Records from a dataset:
┄┄┄┄┄┄┄┄┄┄┄┄┄┄┄┄┄┄┄┄
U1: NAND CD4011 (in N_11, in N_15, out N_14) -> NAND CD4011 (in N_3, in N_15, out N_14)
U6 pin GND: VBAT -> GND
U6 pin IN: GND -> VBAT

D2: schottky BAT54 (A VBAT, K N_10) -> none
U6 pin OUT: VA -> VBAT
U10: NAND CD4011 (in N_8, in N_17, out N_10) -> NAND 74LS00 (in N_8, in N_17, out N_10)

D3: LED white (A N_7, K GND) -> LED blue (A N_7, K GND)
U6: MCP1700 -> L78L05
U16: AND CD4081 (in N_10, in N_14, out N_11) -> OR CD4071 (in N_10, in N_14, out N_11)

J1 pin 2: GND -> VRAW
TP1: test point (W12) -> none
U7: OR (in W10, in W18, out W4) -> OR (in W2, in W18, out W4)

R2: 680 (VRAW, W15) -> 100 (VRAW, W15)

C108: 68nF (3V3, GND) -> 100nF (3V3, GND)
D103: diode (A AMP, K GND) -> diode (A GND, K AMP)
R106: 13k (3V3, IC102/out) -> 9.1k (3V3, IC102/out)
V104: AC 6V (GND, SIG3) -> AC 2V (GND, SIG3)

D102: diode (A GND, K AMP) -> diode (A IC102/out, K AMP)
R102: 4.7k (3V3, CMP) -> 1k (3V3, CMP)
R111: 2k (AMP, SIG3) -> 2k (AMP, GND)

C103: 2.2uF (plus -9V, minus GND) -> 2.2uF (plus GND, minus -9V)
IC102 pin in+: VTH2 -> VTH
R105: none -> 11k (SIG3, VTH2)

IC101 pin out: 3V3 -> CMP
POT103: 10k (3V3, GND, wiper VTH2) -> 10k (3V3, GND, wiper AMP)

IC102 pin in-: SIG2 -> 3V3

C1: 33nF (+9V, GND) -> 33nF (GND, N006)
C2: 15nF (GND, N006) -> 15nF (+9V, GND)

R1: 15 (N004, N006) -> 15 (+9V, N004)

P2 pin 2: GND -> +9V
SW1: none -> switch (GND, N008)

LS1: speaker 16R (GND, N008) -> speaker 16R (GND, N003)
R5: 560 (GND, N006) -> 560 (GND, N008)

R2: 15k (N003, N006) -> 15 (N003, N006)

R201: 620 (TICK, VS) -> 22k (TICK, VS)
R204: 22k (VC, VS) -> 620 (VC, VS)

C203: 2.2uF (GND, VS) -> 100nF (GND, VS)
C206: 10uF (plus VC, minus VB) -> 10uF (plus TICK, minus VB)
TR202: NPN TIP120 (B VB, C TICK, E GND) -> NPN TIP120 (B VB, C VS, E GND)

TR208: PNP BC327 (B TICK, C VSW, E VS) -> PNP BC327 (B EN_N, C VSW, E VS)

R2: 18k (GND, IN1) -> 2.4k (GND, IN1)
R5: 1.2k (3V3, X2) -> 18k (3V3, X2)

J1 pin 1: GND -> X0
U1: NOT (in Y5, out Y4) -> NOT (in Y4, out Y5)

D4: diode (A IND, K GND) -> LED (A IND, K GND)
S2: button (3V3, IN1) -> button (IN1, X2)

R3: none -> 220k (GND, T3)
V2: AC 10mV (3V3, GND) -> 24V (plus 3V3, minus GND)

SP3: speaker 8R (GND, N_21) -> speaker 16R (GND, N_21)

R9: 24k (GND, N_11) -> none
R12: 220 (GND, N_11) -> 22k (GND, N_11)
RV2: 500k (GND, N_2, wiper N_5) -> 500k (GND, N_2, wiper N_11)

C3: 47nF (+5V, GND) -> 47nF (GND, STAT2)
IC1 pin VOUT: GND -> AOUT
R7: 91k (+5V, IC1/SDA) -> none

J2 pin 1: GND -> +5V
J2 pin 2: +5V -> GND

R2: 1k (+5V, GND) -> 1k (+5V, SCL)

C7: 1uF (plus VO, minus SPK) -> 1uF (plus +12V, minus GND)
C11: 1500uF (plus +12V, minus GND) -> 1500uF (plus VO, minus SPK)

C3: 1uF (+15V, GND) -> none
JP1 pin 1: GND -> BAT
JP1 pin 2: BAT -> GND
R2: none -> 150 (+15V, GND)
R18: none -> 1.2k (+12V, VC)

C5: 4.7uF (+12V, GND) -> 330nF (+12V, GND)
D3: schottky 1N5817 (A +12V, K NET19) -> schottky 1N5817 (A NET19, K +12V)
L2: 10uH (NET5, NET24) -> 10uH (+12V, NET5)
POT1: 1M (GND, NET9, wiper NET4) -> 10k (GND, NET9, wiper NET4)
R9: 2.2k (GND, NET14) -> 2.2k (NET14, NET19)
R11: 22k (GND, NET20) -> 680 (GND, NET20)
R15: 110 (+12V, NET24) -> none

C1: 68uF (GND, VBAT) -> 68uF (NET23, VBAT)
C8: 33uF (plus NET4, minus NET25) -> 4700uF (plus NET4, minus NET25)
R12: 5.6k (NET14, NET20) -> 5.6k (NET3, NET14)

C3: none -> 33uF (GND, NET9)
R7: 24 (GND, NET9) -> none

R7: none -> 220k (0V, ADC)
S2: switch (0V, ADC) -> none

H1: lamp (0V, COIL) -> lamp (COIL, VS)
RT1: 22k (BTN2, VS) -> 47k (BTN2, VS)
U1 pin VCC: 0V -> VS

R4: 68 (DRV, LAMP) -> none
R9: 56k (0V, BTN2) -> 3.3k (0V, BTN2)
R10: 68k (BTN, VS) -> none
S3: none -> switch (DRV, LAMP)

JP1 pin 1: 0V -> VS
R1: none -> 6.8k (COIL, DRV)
┄┄┄┄┄┄┄┄┄┄┄┄┄┄┄┄┄┄┄┄
• **Task description**
Set down, unchanged, only those lines above that fall between the line with "R18: none -> 1.2k (+12V, VC)" and the line with "C1: 68uF (GND, VBAT) -> 68uF (NET23, VBAT)", the two end lines included.

• **Solved exercise**
R18: none -> 1.2k (+12V, VC)

C5: 4.7uF (+12V, GND) -> 330nF (+12V, GND)
D3: schottky 1N5817 (A +12V, K NET19) -> schottky 1N5817 (A NET19, K +12V)
L2: 10uH (NET5, NET24) -> 10uH (+12V, NET5)
POT1: 1M (GND, NET9, wiper NET4) -> 10k (GND, NET9, wiper NET4)
R9: 2.2k (GND, NET14) -> 2.2k (NET14, NET19)
R11: 22k (GND, NET20) -> 680 (GND, NET20)
R15: 110 (+12V, NET24) -> none

C1: 68uF (GND, VBAT) -> 68uF (NET23, VBAT)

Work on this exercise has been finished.